** Listed records **
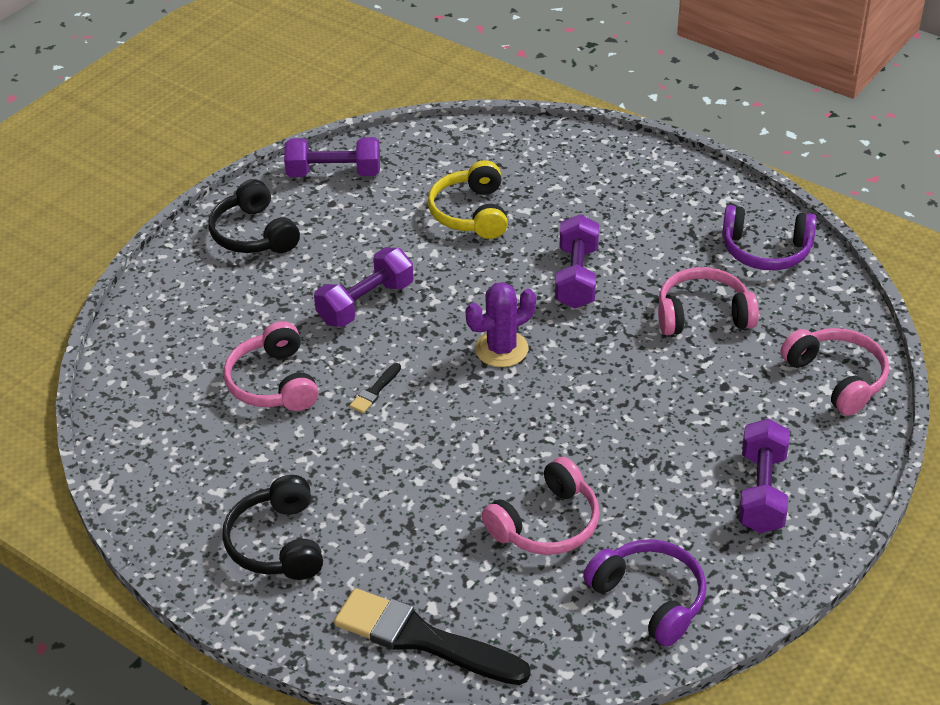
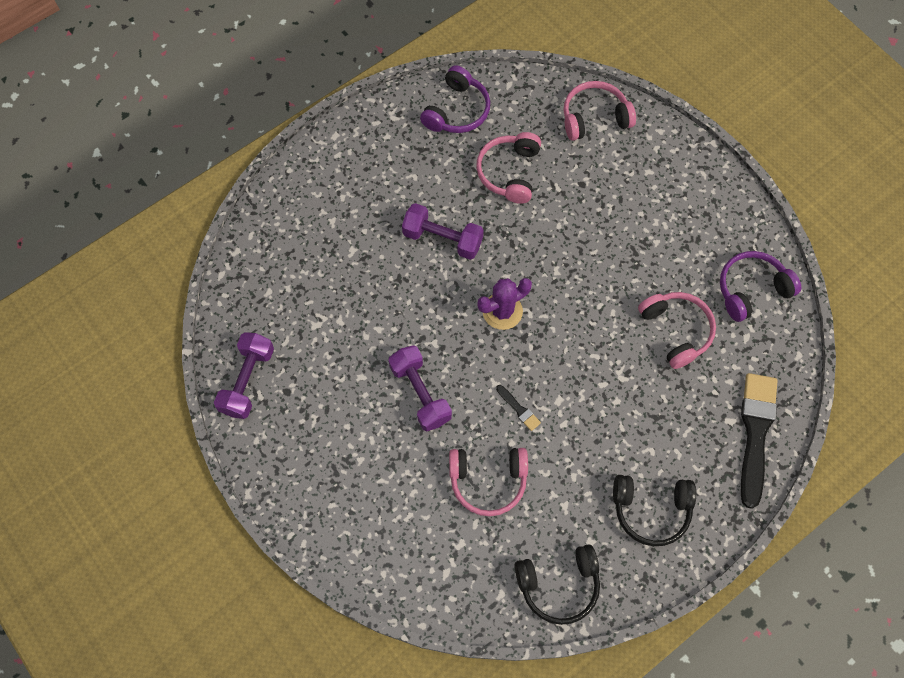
camera: 75 degrees left, 25 degrees up
(254, 234) = (303, 462): black headphones -> black headphones (558, 584)
(423, 639) = (755, 433): black brush -> black brush turned 150 degrees clockwise
(471, 213) = (341, 290): yellow headphones -> none
(501, 349) = (502, 311): purple cactus -> purple cactus turned 75 degrees clockwise
(761, 492) = (680, 197): purple dumbbell -> none

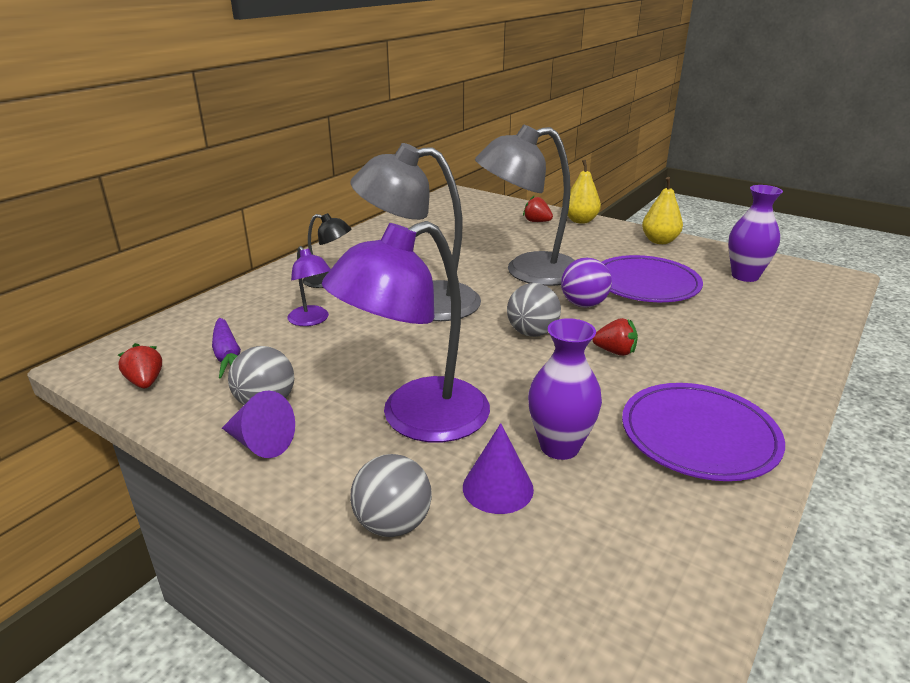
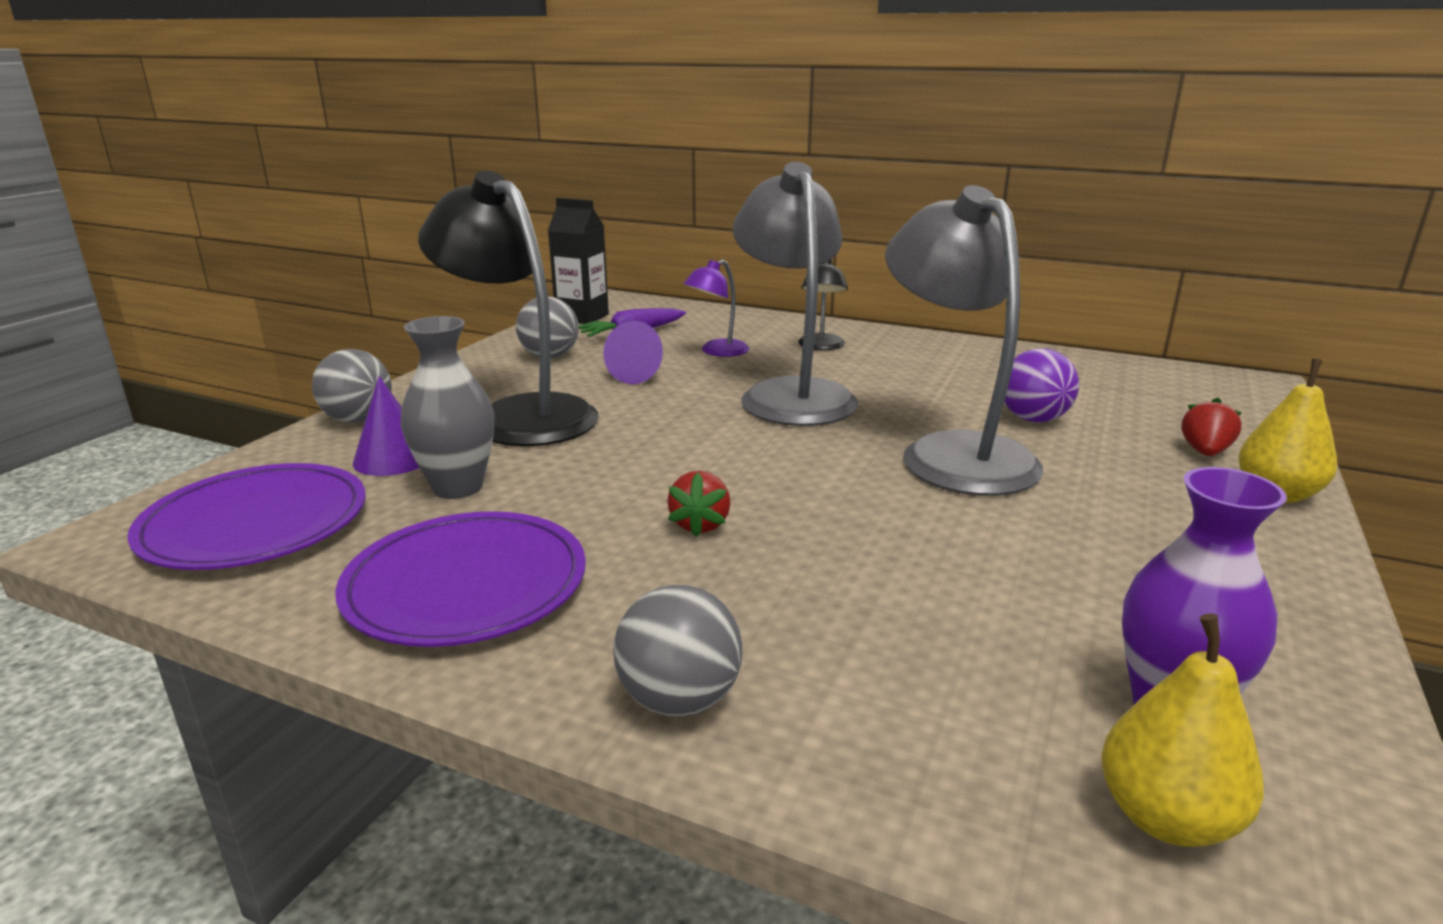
camera: 80 degrees right, 5 degrees down
(145, 382) = (582, 317): red strawberry -> black carton
(260, 443) = (487, 363): purple cone -> purple cone (640, 374)
(416, 419) = (520, 414): purple lamp -> black lamp
(532, 333) = (737, 463): grey ball -> grey ball (679, 700)
(559, 447) = (457, 487): purple vase -> grey vase
(583, 304) = (856, 499): purple ball -> purple ball (1033, 419)
(645, 284) = (995, 561): purple plate -> purple plate (255, 524)
(659, 241) = (1276, 589): yellow pear -> yellow pear (1166, 818)

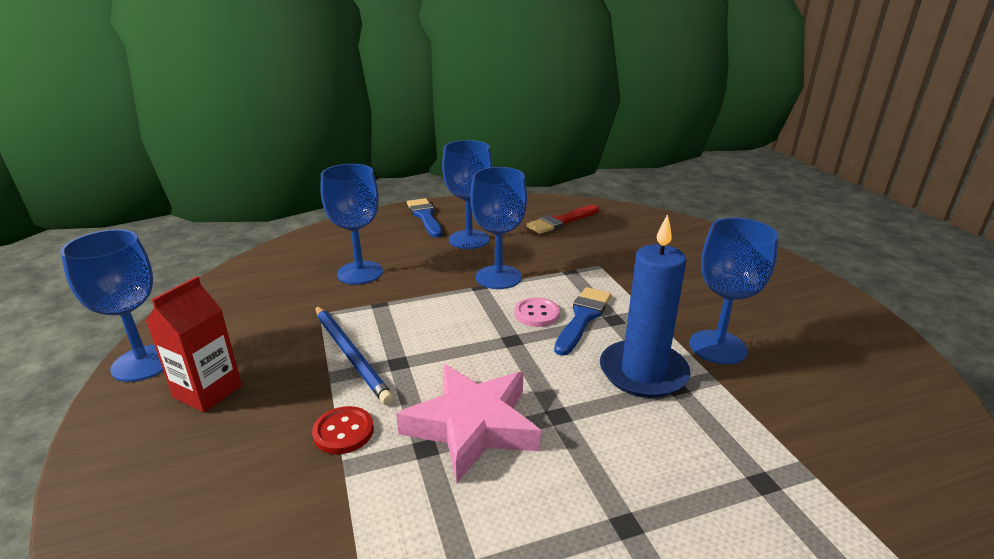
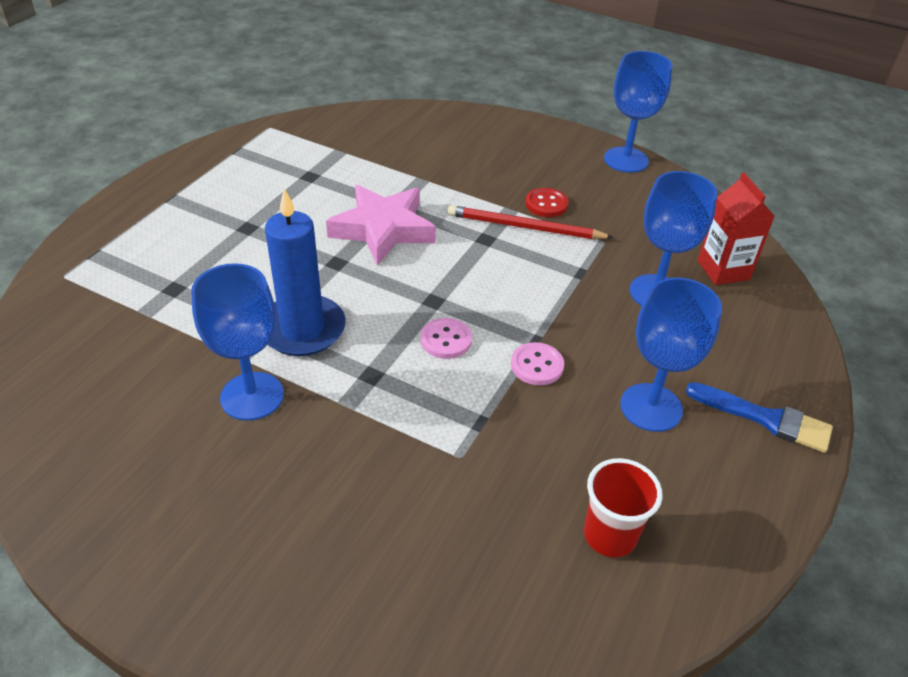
camera: 135 degrees right, 15 degrees up
(208, 391) = (558, 168): red carton -> red carton (723, 270)
(343, 432) = (450, 190): red button -> red button (546, 204)
(351, 355) = (524, 227): blue pencil -> red pencil
(498, 277) = (537, 365): blue goblet -> pink button
(561, 221) = (609, 535): red brush -> red cup
(583, 318) = (401, 360): blue brush -> none

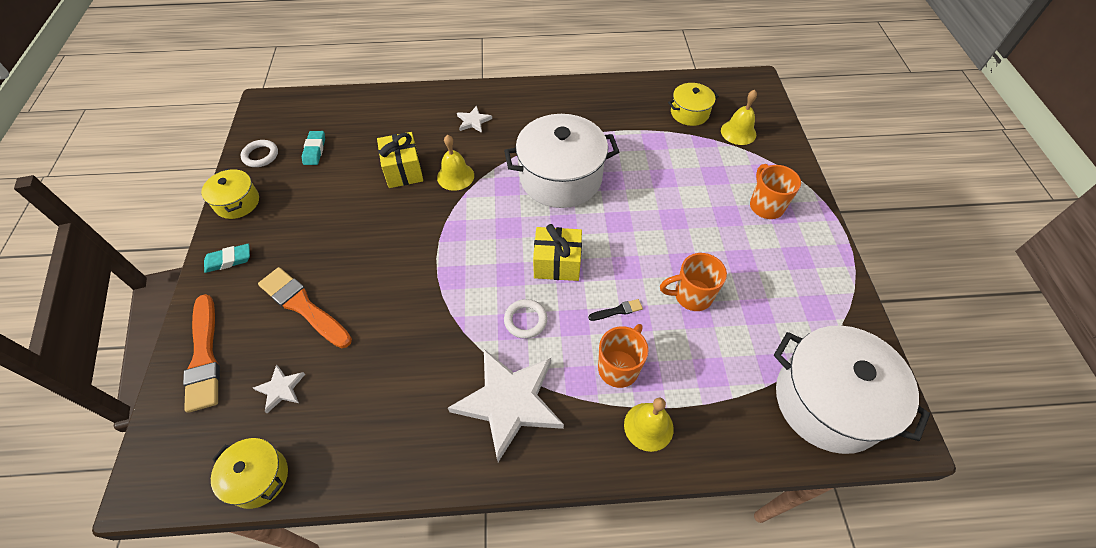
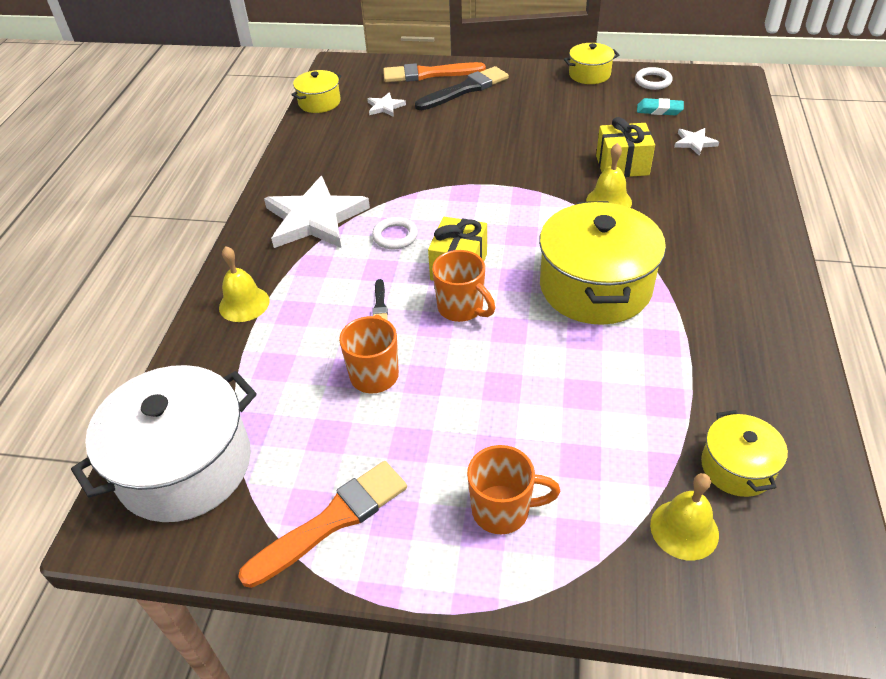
camera: 105 degrees right, 10 degrees down
(229, 260) = (521, 76): turquoise eraser -> none
(250, 310) = (465, 89): none -> black brush
(303, 306) = (459, 113): orange brush -> orange brush (332, 521)
(473, 121) = (709, 220): white star -> white star (694, 143)
(560, 178) = (595, 287): white pot -> yellow pot
(619, 367) = (313, 294): orange mug -> orange mug (461, 308)

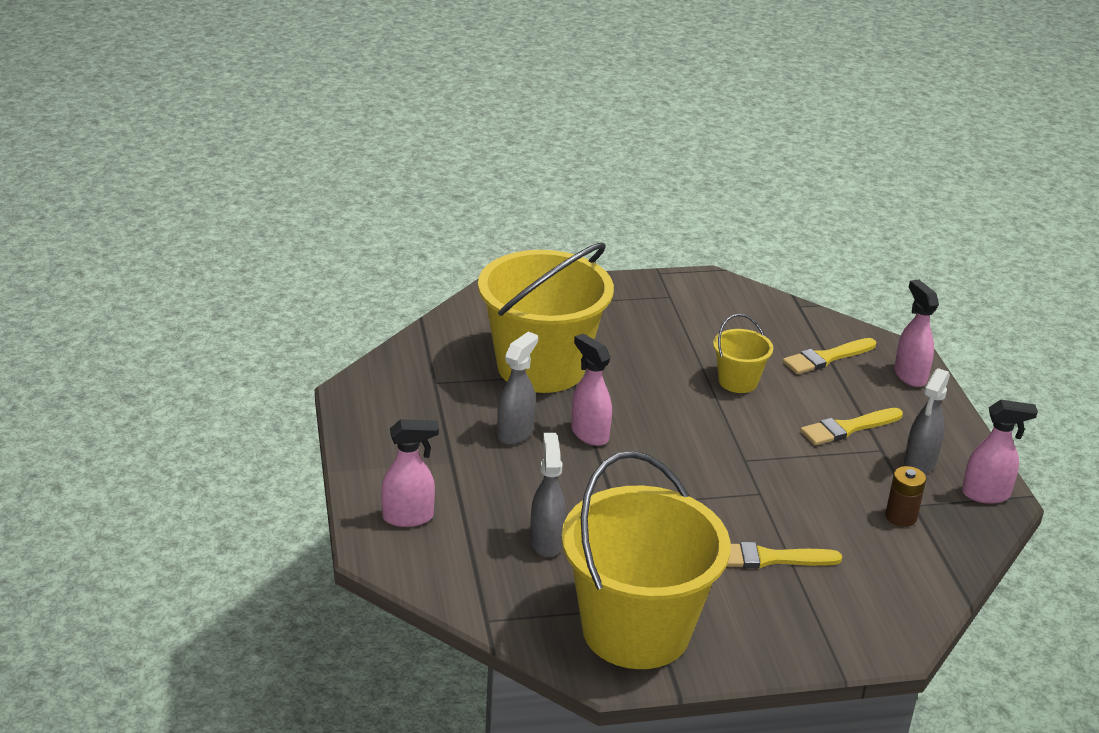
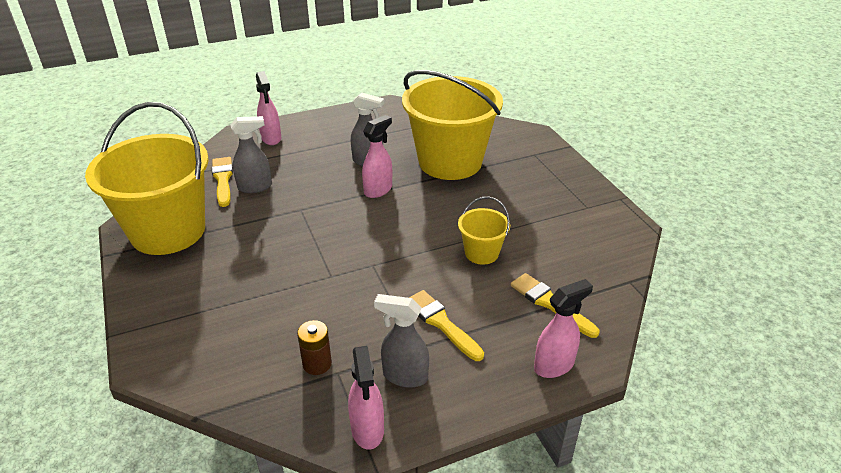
camera: 80 degrees right, 5 degrees up
(769, 558) = (249, 286): yellow brush -> yellow brush (223, 179)

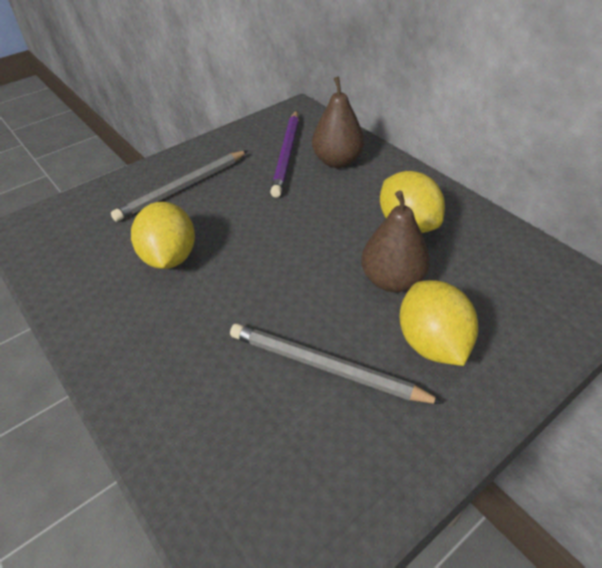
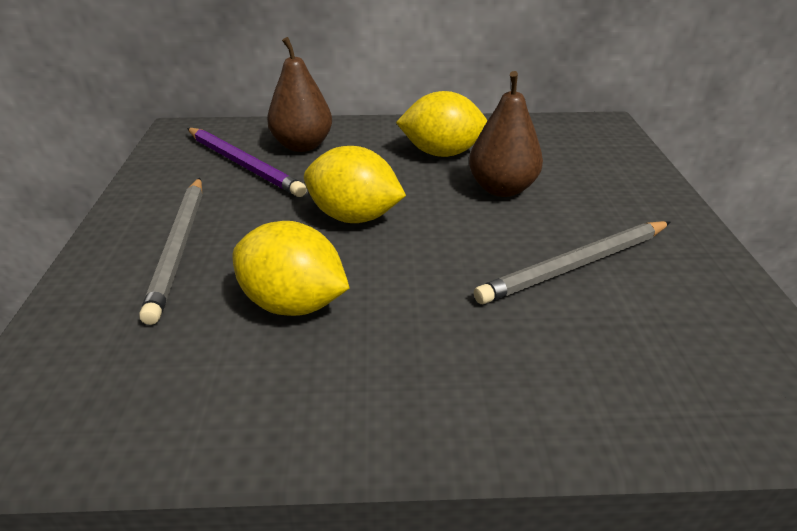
camera: 55 degrees left, 10 degrees down
(432, 343) = (594, 203): yellow lemon -> yellow lemon (354, 217)

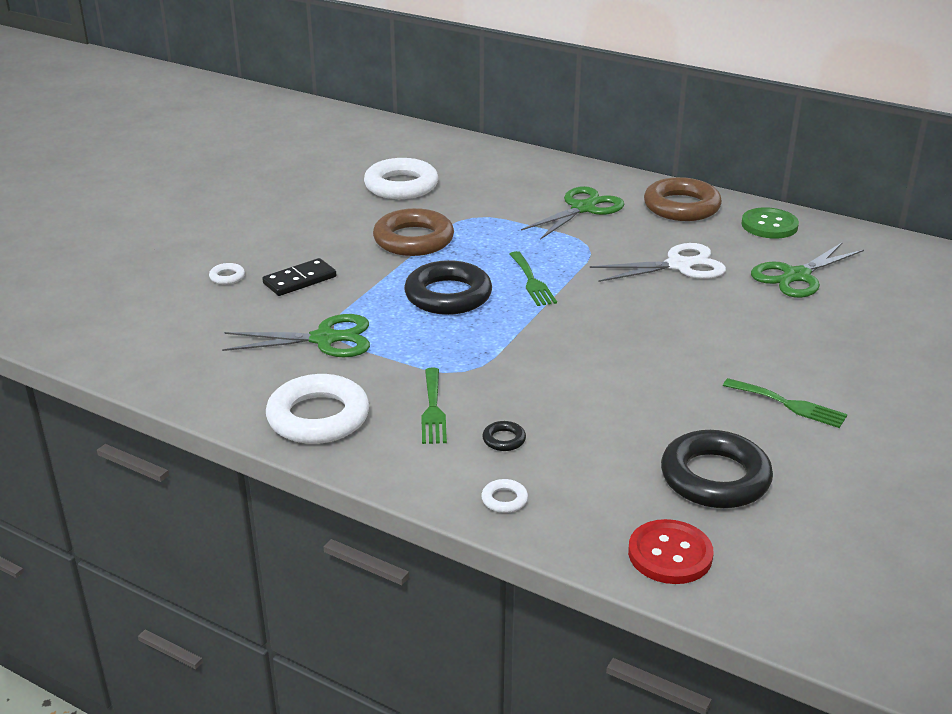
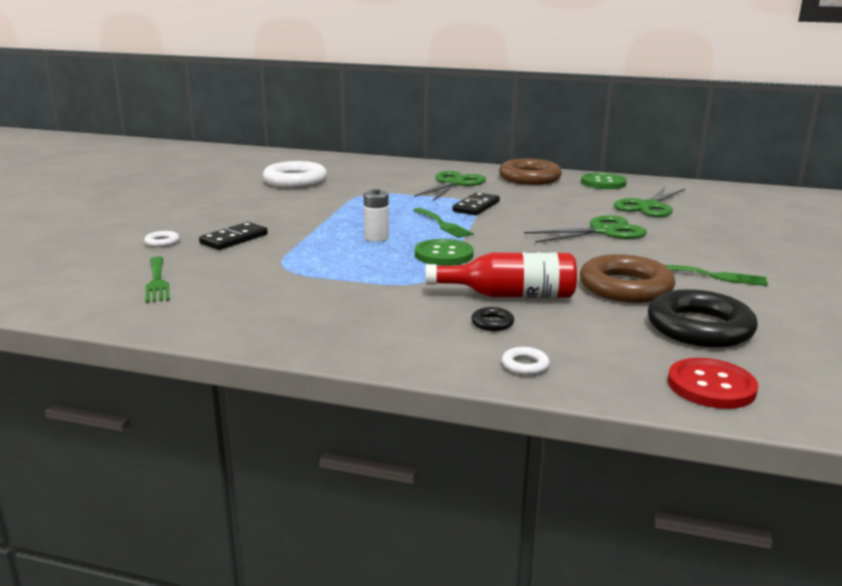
camera: 15 degrees left, 10 degrees down
(318, 417) = (301, 326): white ring -> none
(324, 339) = (278, 273): green scissors -> green scissors (602, 231)
(413, 240) = (324, 209): brown ring -> brown ring (625, 287)
(433, 410) = (411, 310): green fork -> green fork (157, 282)
(448, 295) = (376, 238): black ring -> white battery
(507, 332) = (443, 255): none -> green button
(543, 403) = (509, 295): none -> red bottle
(586, 254) = (476, 207): none -> black domino
(678, 265) = (554, 207): white scissors -> none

** Exercise instructions **
When you reach the line with "(423, 639) = (755, 433): black" in the records above, begin repeating the lines exactly, and stop after the line with "(559, 447) = (457, 487): purple". Skip all pictures.

** Response below **
(423, 639) = (755, 433): black brush -> black brush turned 150 degrees clockwise
(471, 213) = (341, 290): yellow headphones -> none
(501, 349) = (502, 311): purple cactus -> purple cactus turned 75 degrees clockwise
(761, 492) = (680, 197): purple dumbbell -> none

camera: 80 degrees right, 5 degrees down
(145, 382) = (582, 317): red strawberry -> black carton
(260, 443) = (487, 363): purple cone -> purple cone (640, 374)
(416, 419) = (520, 414): purple lamp -> black lamp
(532, 333) = (737, 463): grey ball -> grey ball (679, 700)
(559, 447) = (457, 487): purple vase -> grey vase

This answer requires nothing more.